## THE TASK
Only the records, exactly as written, belong in the answer; pictures do not.
━━ GIVEN RECORDS
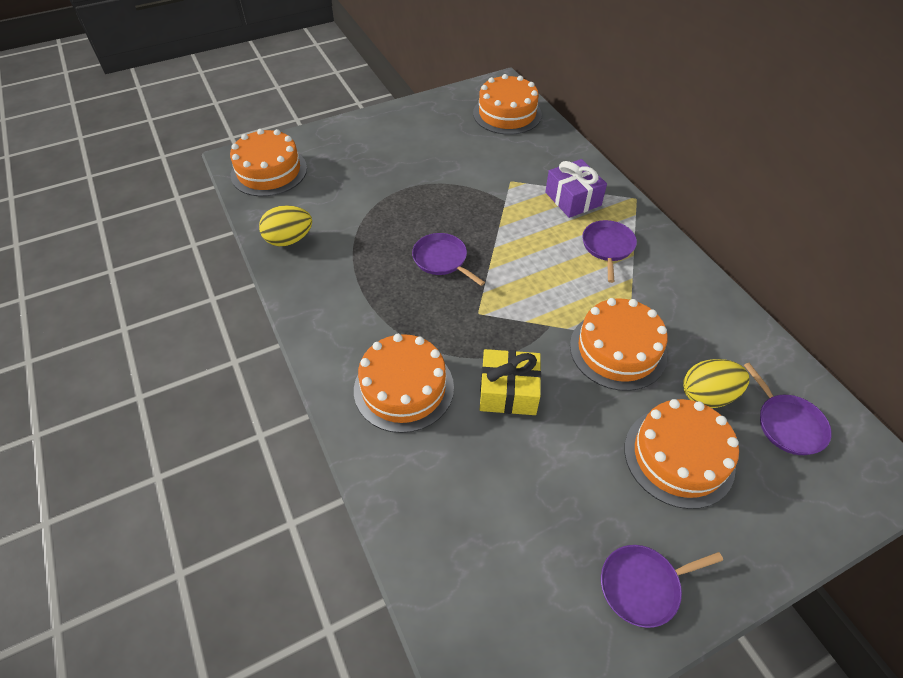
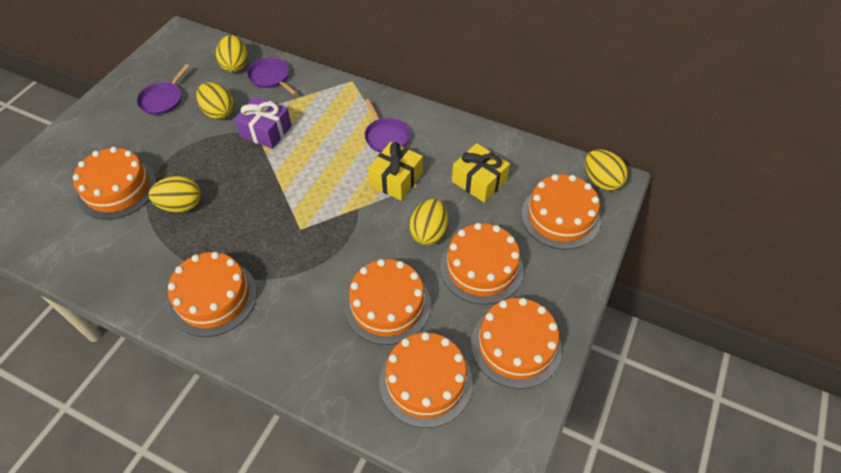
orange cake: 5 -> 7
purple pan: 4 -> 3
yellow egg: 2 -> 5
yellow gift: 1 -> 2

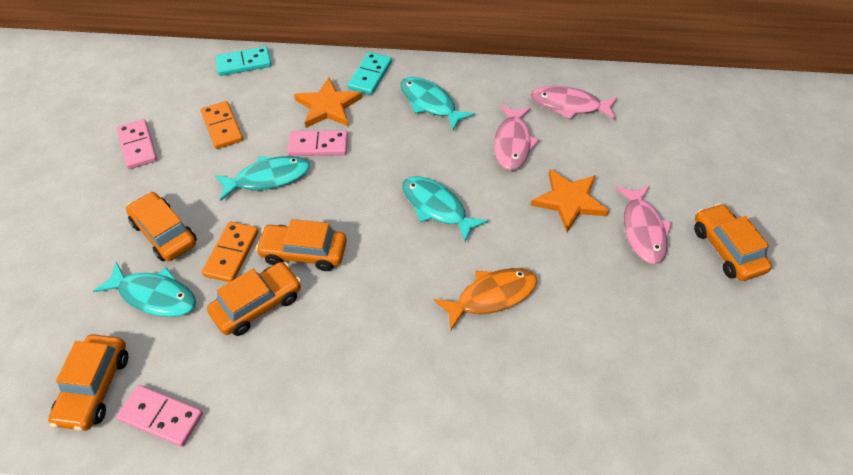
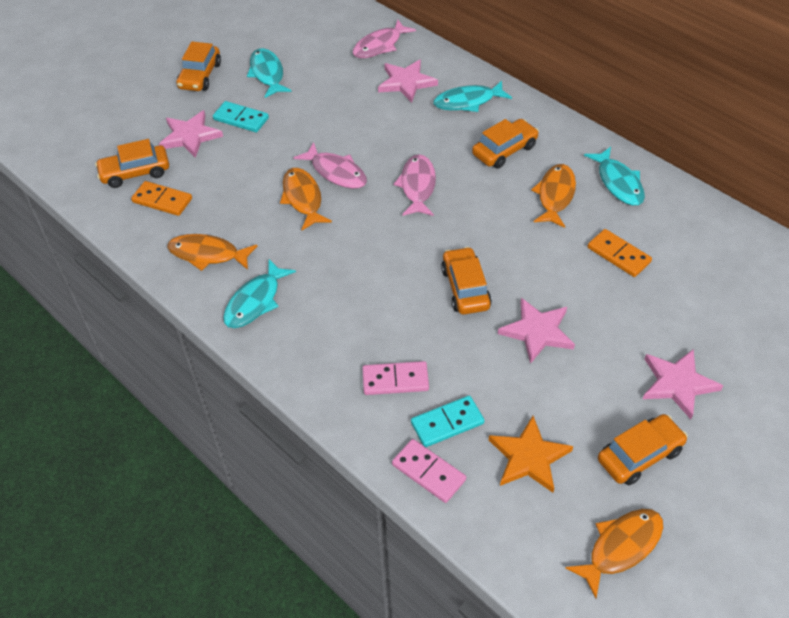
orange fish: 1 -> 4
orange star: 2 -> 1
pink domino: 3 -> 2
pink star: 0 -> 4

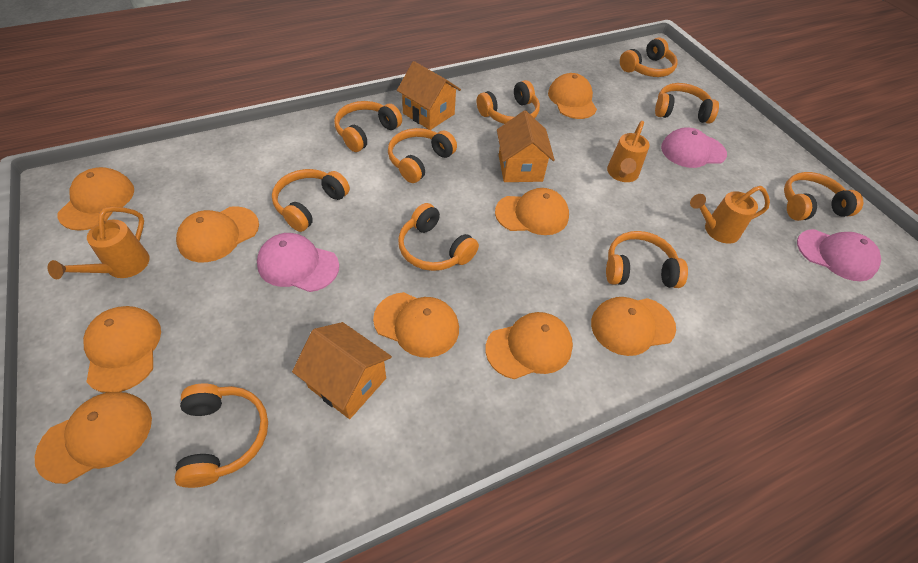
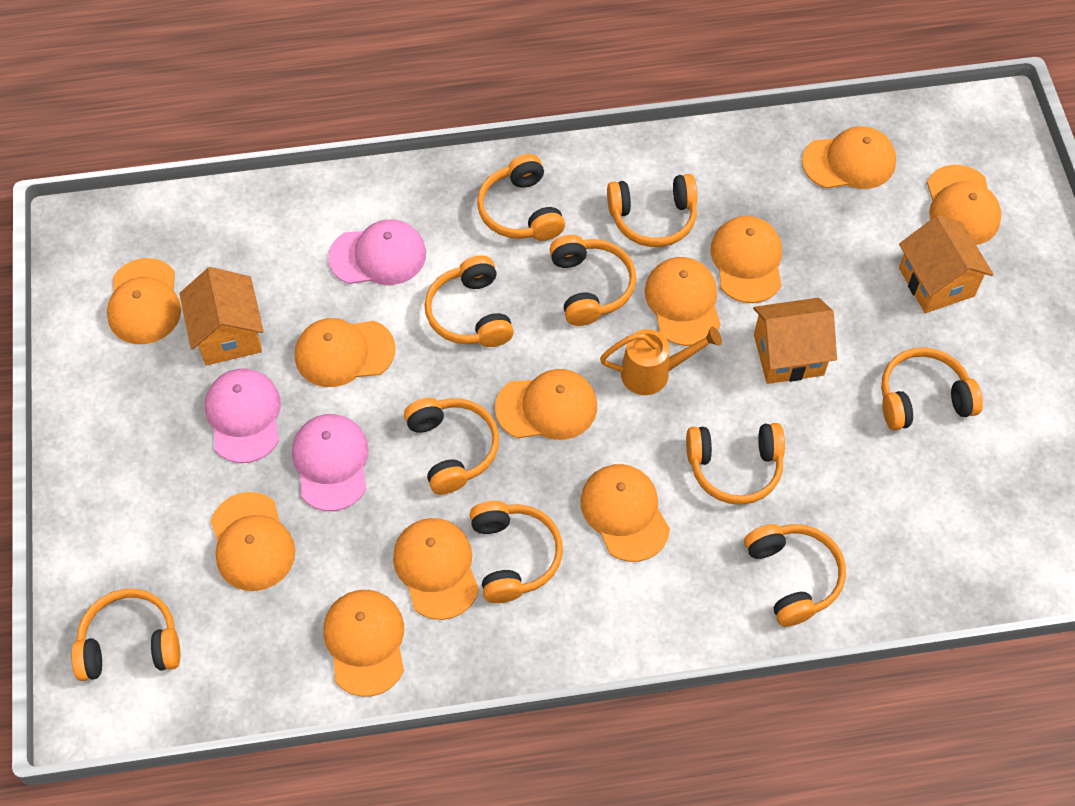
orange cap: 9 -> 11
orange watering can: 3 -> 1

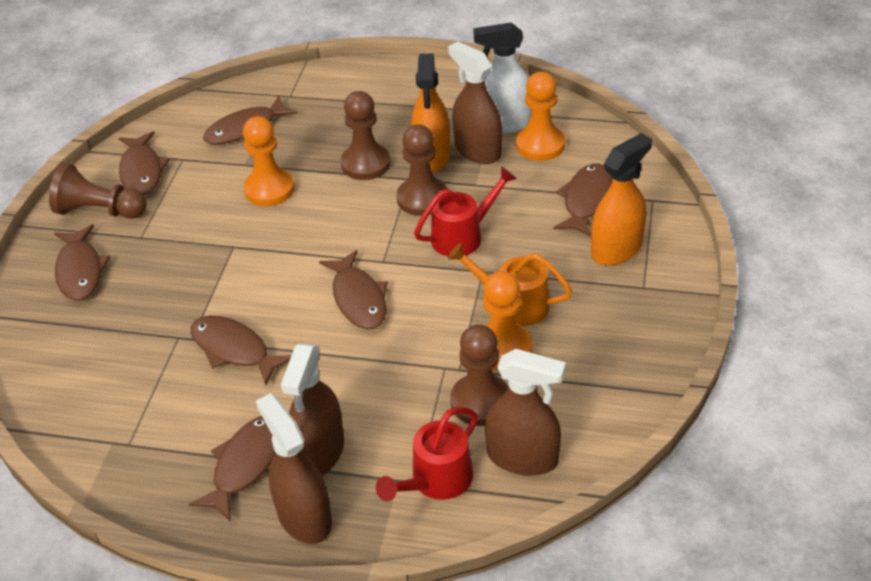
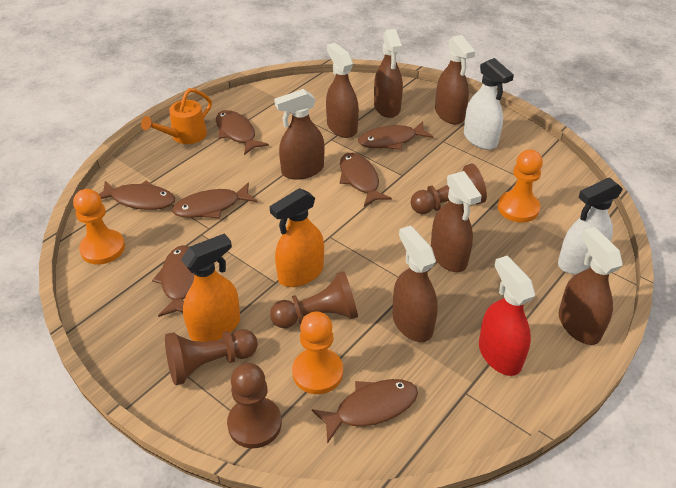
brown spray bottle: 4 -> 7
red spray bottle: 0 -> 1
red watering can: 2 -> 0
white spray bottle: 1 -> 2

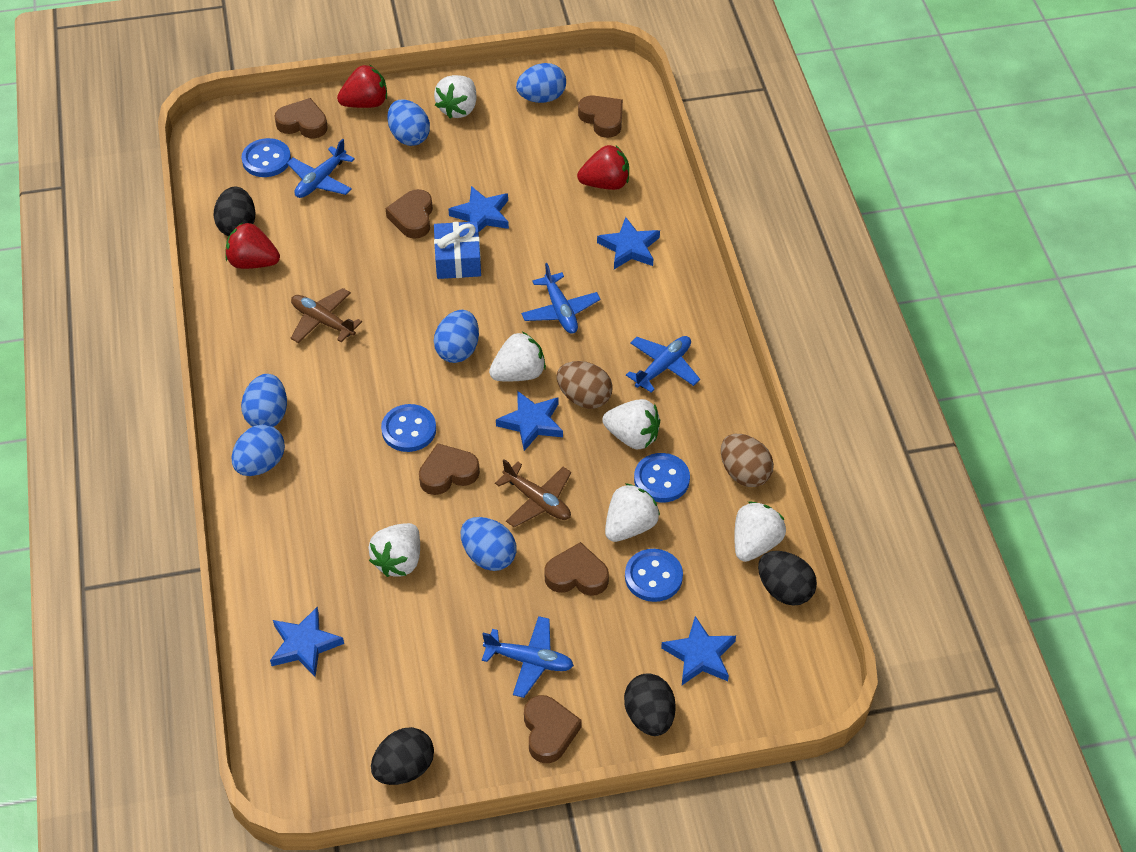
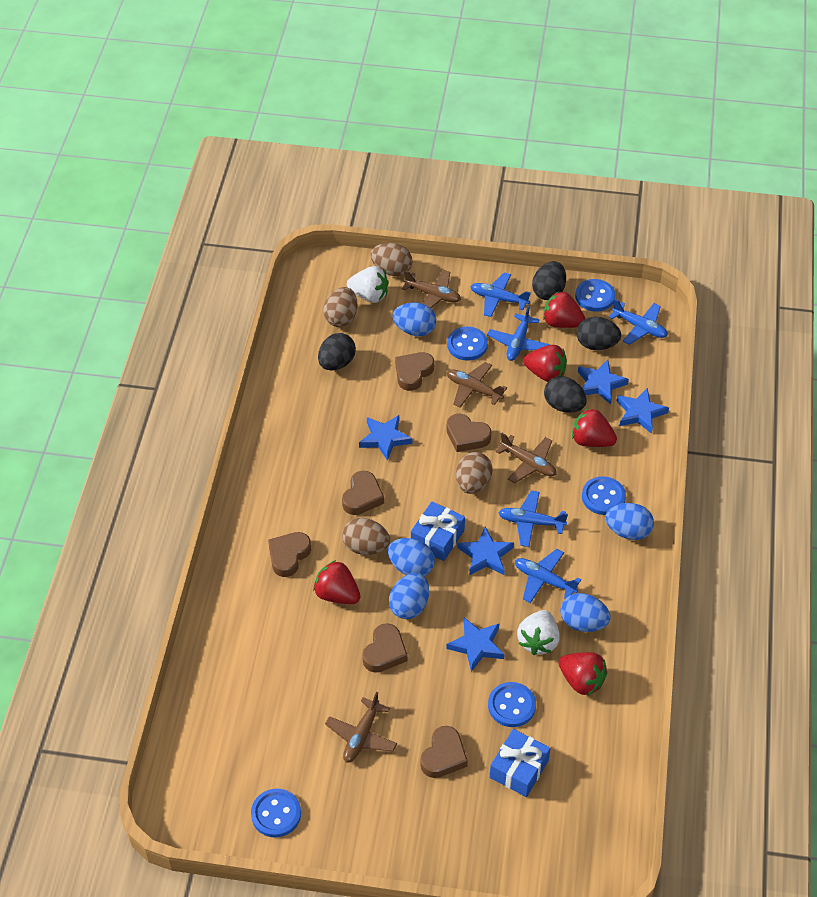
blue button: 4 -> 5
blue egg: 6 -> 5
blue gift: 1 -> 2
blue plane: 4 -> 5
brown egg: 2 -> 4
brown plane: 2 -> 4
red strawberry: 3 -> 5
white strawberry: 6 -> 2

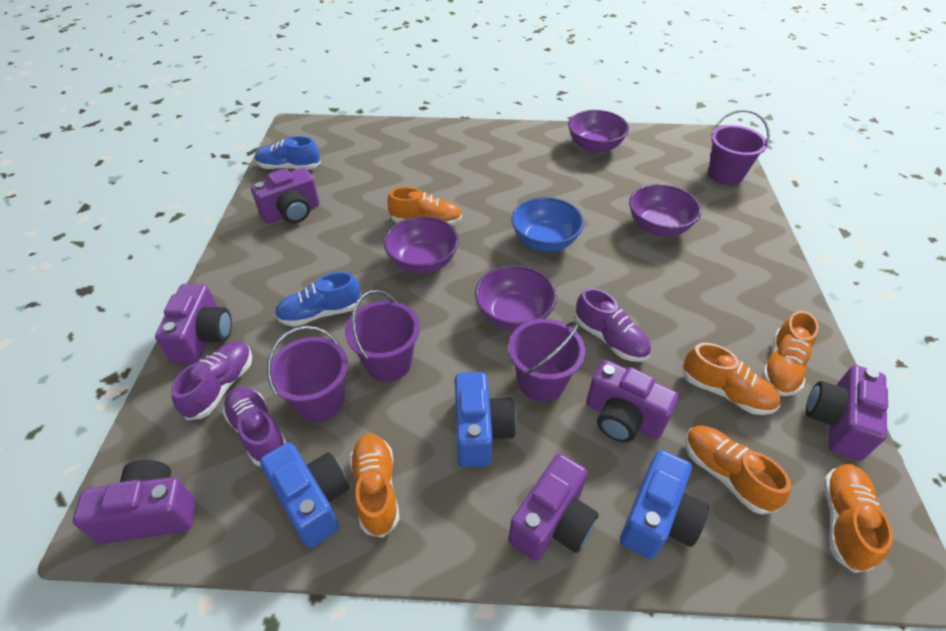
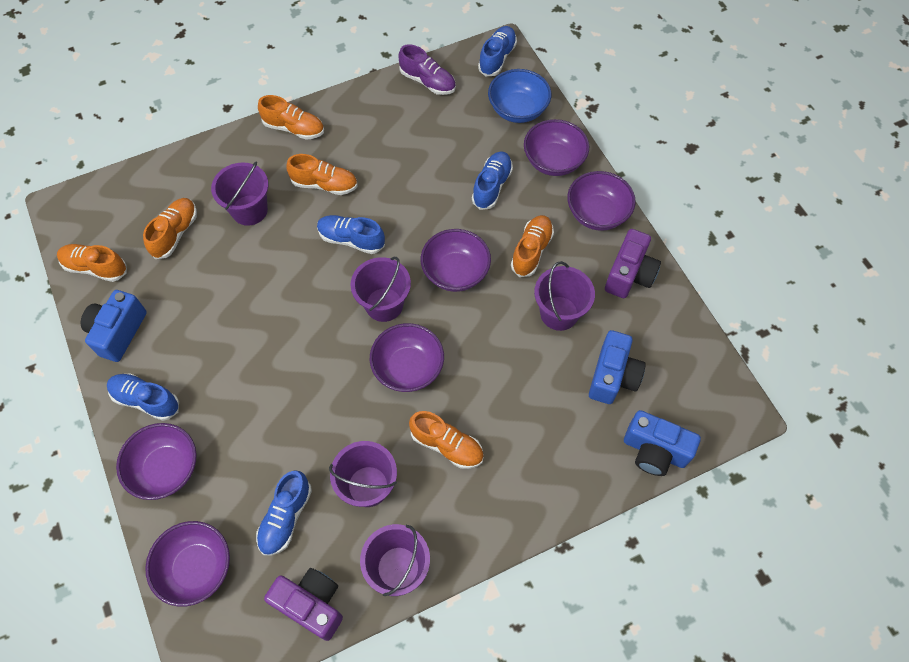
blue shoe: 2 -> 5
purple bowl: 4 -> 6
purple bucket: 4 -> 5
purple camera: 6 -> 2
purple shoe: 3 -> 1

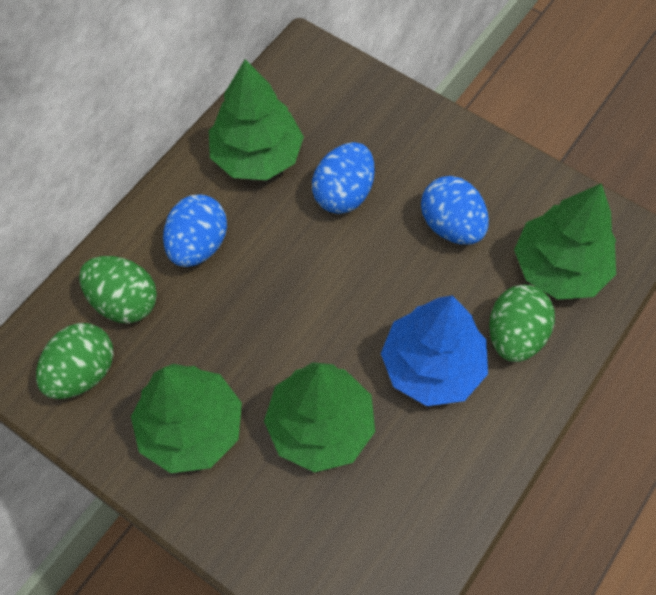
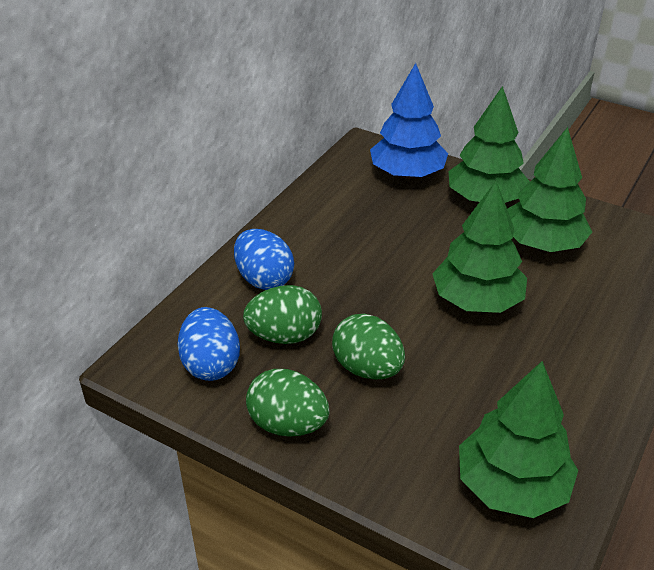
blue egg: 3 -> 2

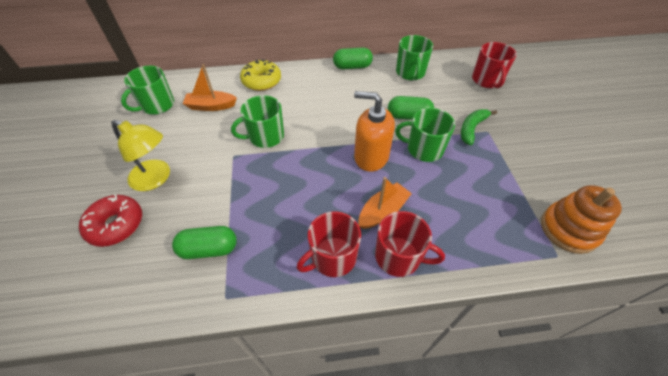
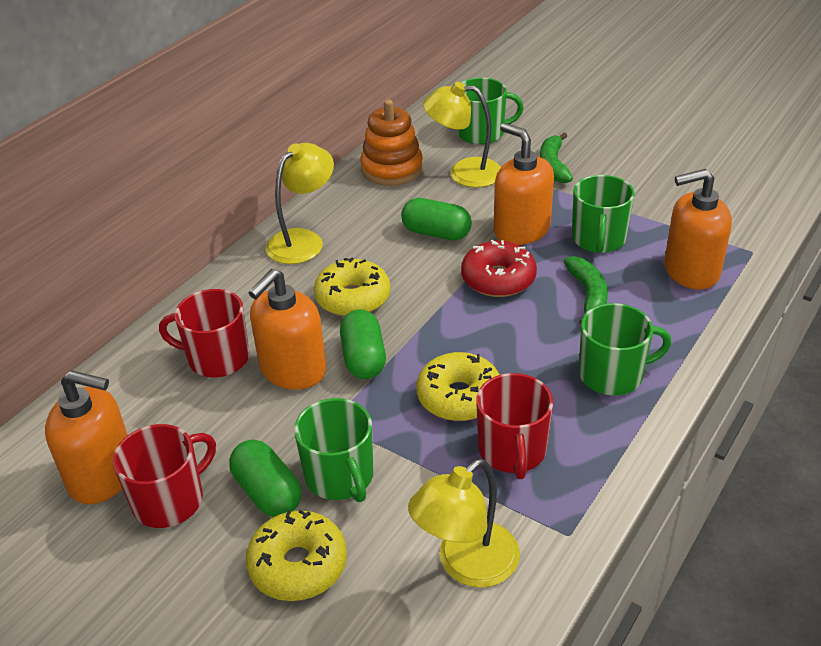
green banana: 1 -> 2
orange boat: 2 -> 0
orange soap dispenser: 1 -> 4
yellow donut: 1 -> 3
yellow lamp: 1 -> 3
━━━━
## EXERCISE RESPONSE
orange cake: 5 -> 7
purple pan: 4 -> 3
yellow egg: 2 -> 5
yellow gift: 1 -> 2

orange fish: 1 -> 4
orange star: 2 -> 1
pink domino: 3 -> 2
pink star: 0 -> 4

orange cap: 9 -> 11
orange watering can: 3 -> 1

brown spray bottle: 4 -> 7
red spray bottle: 0 -> 1
red watering can: 2 -> 0
white spray bottle: 1 -> 2

blue button: 4 -> 5
blue egg: 6 -> 5
blue gift: 1 -> 2
blue plane: 4 -> 5
brown egg: 2 -> 4
brown plane: 2 -> 4
red strawberry: 3 -> 5
white strawberry: 6 -> 2

blue shoe: 2 -> 5
purple bowl: 4 -> 6
purple bucket: 4 -> 5
purple camera: 6 -> 2
purple shoe: 3 -> 1

blue egg: 3 -> 2

green banana: 1 -> 2
orange boat: 2 -> 0
orange soap dispenser: 1 -> 4
yellow donut: 1 -> 3
yellow lamp: 1 -> 3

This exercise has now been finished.